- THE EXERCISE
Select the lines below containing the word "field".

- INPUT MATERIAL
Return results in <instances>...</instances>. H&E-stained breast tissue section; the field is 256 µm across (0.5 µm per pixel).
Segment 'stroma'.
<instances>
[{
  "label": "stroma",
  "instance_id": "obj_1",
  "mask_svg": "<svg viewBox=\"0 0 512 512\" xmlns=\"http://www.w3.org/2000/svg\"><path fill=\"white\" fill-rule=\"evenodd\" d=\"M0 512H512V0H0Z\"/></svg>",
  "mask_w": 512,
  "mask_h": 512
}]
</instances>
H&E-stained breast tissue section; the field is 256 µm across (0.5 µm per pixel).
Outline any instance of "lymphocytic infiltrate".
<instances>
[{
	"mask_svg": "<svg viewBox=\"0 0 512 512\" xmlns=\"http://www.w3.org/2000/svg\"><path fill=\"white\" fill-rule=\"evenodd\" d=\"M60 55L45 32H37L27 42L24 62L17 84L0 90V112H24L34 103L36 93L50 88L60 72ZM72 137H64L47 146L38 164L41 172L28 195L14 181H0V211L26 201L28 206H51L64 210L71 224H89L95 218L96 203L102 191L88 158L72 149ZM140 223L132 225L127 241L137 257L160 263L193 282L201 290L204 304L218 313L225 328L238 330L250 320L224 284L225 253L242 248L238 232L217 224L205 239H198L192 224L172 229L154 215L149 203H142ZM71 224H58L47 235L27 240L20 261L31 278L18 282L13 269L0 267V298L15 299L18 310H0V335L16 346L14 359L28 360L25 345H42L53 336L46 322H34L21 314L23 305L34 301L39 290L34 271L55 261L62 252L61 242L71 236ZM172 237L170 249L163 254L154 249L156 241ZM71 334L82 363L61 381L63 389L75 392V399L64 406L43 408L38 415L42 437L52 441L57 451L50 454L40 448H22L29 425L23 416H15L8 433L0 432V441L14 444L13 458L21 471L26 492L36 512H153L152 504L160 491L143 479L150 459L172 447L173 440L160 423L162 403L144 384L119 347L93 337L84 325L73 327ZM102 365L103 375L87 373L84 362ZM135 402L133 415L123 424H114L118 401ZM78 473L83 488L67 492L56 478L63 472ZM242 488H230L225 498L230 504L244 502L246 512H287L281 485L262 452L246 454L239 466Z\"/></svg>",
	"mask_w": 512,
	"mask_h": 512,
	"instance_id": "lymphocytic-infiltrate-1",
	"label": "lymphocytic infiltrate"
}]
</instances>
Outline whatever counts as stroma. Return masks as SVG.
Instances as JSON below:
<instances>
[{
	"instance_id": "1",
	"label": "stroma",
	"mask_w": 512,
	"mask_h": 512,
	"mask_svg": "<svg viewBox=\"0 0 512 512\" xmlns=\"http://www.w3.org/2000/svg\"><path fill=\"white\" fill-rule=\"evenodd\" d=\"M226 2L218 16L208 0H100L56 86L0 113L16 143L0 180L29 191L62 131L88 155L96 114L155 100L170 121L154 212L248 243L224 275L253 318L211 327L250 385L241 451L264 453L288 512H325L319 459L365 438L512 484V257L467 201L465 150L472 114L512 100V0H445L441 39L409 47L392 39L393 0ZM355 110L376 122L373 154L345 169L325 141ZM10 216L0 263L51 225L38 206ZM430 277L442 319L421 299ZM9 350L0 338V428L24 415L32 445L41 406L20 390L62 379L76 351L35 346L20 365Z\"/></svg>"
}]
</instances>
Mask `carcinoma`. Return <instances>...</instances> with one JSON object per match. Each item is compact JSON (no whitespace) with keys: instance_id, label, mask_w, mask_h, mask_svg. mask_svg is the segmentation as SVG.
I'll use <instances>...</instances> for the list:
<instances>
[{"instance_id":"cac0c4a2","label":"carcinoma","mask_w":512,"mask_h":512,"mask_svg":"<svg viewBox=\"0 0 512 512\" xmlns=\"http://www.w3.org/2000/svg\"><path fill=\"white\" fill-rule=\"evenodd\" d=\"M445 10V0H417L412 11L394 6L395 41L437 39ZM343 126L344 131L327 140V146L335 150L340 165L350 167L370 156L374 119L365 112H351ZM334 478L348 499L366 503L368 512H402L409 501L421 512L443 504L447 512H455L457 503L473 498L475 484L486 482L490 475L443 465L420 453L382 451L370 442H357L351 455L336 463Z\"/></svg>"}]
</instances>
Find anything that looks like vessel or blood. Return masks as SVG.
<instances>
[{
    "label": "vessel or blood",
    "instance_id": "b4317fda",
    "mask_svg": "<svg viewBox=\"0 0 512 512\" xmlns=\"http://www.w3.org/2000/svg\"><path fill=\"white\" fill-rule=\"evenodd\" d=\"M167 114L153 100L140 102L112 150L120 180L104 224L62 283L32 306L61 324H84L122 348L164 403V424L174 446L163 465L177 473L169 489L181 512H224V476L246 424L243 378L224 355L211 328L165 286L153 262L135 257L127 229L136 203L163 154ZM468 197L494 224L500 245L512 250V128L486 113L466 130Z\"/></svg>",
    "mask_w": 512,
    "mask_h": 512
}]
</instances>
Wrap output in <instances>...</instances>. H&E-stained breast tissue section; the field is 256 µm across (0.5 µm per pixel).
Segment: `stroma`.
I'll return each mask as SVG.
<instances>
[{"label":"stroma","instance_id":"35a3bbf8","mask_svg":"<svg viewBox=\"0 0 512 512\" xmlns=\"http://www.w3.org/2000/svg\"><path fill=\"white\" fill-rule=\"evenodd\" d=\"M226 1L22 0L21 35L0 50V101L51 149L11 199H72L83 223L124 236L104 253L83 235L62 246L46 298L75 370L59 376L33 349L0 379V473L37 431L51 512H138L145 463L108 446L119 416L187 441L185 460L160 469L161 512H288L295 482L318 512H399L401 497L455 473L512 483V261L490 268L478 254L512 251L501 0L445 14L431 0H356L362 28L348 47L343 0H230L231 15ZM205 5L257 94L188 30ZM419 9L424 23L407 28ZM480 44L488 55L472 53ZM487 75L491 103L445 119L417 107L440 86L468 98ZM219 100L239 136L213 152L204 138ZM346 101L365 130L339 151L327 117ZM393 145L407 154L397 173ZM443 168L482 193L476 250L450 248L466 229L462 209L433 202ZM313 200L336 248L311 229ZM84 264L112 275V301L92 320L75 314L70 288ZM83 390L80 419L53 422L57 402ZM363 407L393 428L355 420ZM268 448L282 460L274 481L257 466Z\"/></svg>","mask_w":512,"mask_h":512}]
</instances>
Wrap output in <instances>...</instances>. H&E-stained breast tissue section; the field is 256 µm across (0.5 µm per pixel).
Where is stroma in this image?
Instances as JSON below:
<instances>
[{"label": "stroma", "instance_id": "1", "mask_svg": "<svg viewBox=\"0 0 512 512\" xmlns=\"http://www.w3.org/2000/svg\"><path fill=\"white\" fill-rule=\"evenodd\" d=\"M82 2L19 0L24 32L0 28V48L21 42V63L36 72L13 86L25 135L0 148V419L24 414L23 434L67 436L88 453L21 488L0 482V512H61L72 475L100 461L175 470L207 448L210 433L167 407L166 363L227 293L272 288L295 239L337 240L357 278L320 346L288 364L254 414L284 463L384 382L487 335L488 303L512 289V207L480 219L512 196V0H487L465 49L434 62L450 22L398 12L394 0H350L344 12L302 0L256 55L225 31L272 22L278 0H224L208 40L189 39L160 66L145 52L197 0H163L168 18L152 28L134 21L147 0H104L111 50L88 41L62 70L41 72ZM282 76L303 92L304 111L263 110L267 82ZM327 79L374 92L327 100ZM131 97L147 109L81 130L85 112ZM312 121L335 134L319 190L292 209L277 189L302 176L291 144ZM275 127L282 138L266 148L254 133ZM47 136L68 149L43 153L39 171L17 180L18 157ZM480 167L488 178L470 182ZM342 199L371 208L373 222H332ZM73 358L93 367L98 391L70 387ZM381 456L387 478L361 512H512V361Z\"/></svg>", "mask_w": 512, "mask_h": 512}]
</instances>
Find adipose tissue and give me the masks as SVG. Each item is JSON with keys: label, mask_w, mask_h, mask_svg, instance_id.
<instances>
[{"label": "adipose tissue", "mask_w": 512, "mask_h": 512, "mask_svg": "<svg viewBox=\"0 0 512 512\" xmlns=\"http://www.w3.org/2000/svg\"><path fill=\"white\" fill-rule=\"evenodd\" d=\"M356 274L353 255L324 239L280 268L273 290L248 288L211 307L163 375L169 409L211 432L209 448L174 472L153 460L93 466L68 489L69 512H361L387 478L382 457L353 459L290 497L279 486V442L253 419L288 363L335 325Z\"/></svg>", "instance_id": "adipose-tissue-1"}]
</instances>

- COMPLETE OUTPUT
Return results in <instances>...</instances>. H&E-stained breast tissue section; the field is 256 µm across (0.5 µm per pixel).
H&E-stained breast tissue section; the field is 256 µm across (0.5 µm per pixel).
Wrap output in <instances>...</instances>. H&E-stained breast tissue section; the field is 256 µm across (0.5 µm per pixel).
Wrap output in <instances>...</instances>. H&E-stained breast tissue section; the field is 256 µm across (0.5 µm per pixel).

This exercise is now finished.